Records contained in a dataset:
_____
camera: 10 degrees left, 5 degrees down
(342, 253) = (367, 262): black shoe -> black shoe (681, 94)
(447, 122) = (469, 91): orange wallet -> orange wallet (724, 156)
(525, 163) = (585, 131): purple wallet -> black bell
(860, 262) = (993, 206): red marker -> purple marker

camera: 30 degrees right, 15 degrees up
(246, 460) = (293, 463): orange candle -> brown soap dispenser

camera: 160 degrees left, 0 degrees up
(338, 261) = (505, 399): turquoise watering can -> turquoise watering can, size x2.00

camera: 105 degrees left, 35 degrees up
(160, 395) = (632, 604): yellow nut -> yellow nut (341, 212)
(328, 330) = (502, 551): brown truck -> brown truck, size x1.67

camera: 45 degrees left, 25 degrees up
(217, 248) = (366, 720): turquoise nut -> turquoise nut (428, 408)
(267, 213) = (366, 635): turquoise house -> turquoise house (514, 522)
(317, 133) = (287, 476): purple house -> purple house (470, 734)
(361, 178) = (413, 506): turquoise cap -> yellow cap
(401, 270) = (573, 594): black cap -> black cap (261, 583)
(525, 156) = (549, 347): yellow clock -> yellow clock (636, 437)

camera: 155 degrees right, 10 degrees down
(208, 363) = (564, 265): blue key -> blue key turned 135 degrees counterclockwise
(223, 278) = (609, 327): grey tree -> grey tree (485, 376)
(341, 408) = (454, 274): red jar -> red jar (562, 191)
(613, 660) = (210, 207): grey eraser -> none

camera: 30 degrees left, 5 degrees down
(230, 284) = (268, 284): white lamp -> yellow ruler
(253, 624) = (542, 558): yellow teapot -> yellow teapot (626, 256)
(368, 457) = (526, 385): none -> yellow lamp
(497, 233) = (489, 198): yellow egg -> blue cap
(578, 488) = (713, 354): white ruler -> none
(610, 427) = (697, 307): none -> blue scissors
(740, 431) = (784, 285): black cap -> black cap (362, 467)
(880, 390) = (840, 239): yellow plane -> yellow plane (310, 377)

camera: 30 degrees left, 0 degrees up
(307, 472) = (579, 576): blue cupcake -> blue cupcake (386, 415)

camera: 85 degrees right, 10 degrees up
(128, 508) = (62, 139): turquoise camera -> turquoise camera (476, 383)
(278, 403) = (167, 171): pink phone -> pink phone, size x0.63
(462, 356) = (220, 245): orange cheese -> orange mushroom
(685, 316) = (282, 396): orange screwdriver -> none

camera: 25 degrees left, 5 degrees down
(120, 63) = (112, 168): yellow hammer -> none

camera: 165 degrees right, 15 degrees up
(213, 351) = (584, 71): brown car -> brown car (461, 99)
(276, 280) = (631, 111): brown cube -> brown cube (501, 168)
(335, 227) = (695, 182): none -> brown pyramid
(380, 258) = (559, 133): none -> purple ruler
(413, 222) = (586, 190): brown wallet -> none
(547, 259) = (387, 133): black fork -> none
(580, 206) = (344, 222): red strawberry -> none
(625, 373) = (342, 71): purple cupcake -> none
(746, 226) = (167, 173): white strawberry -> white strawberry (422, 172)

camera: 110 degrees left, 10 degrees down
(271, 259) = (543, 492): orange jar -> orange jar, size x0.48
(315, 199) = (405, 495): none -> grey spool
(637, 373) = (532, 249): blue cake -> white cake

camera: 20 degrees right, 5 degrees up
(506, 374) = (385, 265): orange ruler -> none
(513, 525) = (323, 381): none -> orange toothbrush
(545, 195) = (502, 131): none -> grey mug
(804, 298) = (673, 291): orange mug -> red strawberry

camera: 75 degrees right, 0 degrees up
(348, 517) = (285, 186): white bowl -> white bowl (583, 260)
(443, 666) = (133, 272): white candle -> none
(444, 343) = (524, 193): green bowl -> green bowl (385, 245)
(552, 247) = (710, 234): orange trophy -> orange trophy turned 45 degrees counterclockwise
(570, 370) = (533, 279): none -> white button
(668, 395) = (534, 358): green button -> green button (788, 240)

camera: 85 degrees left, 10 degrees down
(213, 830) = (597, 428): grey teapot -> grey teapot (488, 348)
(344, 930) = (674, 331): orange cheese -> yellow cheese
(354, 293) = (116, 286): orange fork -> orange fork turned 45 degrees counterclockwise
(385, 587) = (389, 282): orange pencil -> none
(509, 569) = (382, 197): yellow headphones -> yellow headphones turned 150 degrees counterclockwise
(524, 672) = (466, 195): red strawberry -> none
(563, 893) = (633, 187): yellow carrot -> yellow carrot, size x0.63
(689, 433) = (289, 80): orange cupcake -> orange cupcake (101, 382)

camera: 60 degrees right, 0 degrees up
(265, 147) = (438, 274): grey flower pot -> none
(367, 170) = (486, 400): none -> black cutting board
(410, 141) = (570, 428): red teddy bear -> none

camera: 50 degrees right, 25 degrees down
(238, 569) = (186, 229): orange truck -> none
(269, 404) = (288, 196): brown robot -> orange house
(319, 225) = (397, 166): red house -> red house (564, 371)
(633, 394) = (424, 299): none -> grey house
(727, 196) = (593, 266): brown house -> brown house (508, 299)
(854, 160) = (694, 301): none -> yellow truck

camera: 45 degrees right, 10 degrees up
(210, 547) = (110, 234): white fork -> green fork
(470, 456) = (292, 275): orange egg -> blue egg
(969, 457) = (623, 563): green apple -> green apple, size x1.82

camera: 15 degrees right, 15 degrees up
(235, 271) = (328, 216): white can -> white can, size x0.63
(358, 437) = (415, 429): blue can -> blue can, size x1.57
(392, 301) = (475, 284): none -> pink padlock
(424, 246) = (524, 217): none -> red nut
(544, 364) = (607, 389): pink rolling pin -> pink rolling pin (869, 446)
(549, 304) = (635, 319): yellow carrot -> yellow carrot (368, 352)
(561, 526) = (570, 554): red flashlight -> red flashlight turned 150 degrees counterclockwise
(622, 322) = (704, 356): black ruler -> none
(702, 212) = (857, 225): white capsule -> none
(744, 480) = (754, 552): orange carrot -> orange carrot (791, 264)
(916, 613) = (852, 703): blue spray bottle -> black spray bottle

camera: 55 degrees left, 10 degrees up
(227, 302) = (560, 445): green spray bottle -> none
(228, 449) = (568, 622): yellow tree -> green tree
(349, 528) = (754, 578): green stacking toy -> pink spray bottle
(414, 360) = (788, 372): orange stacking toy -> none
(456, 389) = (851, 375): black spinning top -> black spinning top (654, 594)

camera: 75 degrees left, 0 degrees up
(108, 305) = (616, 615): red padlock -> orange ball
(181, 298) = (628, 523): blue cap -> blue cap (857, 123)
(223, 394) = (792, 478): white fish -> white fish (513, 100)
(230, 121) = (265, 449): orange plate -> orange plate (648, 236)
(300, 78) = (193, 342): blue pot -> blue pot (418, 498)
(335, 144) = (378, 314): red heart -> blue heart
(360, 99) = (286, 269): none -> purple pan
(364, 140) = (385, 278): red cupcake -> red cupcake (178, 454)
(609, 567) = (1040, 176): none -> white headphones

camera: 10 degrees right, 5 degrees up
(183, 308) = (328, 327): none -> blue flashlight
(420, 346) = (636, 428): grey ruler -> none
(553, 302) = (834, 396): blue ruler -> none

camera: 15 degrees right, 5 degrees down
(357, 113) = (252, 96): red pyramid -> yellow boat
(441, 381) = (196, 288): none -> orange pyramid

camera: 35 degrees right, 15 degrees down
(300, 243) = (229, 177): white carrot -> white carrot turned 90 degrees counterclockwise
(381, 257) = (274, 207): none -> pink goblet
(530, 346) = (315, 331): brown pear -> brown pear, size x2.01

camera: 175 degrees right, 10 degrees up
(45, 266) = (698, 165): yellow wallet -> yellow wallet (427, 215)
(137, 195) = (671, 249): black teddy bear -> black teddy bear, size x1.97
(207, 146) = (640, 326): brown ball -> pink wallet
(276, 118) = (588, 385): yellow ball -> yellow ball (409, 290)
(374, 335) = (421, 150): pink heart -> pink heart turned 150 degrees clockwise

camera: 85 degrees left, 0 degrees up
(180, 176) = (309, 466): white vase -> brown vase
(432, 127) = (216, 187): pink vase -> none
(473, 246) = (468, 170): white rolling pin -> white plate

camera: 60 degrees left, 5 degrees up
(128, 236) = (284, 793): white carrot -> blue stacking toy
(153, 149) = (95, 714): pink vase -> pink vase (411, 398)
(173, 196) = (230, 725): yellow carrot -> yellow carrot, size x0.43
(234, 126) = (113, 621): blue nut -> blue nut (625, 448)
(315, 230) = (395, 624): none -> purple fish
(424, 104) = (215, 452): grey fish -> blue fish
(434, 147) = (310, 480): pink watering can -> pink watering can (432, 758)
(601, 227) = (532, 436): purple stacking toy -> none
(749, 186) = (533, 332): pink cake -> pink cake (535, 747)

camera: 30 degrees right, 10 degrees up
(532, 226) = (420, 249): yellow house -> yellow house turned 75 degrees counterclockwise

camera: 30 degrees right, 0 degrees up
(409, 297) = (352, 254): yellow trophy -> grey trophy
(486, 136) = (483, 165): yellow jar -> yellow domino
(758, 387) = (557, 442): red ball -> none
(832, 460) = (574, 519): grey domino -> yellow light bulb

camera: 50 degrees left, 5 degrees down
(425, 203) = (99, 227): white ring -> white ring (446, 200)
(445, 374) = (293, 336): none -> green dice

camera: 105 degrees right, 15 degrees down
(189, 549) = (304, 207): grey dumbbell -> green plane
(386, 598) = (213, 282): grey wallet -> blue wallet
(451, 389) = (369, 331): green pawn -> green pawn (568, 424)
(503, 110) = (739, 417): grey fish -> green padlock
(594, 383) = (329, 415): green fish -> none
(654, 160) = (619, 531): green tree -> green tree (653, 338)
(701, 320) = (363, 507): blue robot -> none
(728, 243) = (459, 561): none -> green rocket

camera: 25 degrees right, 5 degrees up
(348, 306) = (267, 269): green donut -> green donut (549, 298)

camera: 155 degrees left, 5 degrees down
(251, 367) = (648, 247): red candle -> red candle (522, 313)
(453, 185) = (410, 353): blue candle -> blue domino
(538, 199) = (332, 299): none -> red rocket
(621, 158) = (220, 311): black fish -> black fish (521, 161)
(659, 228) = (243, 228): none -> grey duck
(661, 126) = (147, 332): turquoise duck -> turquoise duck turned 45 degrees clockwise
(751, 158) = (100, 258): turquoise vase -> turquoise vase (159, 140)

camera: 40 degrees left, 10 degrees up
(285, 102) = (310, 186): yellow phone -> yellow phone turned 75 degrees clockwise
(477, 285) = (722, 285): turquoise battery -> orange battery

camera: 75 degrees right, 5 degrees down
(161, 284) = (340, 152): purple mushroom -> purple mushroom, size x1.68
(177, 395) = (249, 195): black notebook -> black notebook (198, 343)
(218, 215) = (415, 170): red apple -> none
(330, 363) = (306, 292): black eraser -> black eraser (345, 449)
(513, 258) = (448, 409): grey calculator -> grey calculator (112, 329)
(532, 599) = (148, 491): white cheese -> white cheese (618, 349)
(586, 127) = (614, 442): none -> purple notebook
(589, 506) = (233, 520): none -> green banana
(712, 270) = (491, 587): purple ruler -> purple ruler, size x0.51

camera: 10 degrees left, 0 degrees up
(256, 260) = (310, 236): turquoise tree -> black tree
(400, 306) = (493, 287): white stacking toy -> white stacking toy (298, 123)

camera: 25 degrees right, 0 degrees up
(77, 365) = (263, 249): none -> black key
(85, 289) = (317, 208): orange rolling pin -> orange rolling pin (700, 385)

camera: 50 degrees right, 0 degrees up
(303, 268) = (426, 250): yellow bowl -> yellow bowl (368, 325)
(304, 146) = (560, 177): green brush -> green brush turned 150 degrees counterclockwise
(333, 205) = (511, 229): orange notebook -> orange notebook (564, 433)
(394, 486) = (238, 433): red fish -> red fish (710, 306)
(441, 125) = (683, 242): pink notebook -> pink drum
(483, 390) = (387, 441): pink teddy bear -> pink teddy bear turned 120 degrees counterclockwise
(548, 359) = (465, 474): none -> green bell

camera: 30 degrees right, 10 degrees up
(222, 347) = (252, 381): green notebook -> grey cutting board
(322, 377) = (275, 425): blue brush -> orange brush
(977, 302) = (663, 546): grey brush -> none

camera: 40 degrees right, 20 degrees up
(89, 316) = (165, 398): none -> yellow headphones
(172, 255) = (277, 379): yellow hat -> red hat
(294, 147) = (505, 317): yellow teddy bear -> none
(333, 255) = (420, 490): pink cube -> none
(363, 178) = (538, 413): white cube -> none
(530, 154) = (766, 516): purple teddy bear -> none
_____
Task statement: Restate verbatim all lines from the start of the data through the line containing "camera: 30 degrees left, 0 degrees up", with both ends kept.

Output of the exercise:
camera: 10 degrees left, 5 degrees down
(342, 253) = (367, 262): black shoe -> black shoe (681, 94)
(447, 122) = (469, 91): orange wallet -> orange wallet (724, 156)
(525, 163) = (585, 131): purple wallet -> black bell
(860, 262) = (993, 206): red marker -> purple marker

camera: 30 degrees right, 15 degrees up
(246, 460) = (293, 463): orange candle -> brown soap dispenser

camera: 160 degrees left, 0 degrees up
(338, 261) = (505, 399): turquoise watering can -> turquoise watering can, size x2.00

camera: 105 degrees left, 35 degrees up
(160, 395) = (632, 604): yellow nut -> yellow nut (341, 212)
(328, 330) = (502, 551): brown truck -> brown truck, size x1.67

camera: 45 degrees left, 25 degrees up
(217, 248) = (366, 720): turquoise nut -> turquoise nut (428, 408)
(267, 213) = (366, 635): turquoise house -> turquoise house (514, 522)
(317, 133) = (287, 476): purple house -> purple house (470, 734)
(361, 178) = (413, 506): turquoise cap -> yellow cap
(401, 270) = (573, 594): black cap -> black cap (261, 583)
(525, 156) = (549, 347): yellow clock -> yellow clock (636, 437)

camera: 155 degrees right, 10 degrees down
(208, 363) = (564, 265): blue key -> blue key turned 135 degrees counterclockwise
(223, 278) = (609, 327): grey tree -> grey tree (485, 376)
(341, 408) = (454, 274): red jar -> red jar (562, 191)
(613, 660) = (210, 207): grey eraser -> none

camera: 30 degrees left, 5 degrees down
(230, 284) = (268, 284): white lamp -> yellow ruler
(253, 624) = (542, 558): yellow teapot -> yellow teapot (626, 256)
(368, 457) = (526, 385): none -> yellow lamp
(497, 233) = (489, 198): yellow egg -> blue cap
(578, 488) = (713, 354): white ruler -> none
(610, 427) = (697, 307): none -> blue scissors
(740, 431) = (784, 285): black cap -> black cap (362, 467)
(880, 390) = (840, 239): yellow plane -> yellow plane (310, 377)

camera: 30 degrees left, 0 degrees up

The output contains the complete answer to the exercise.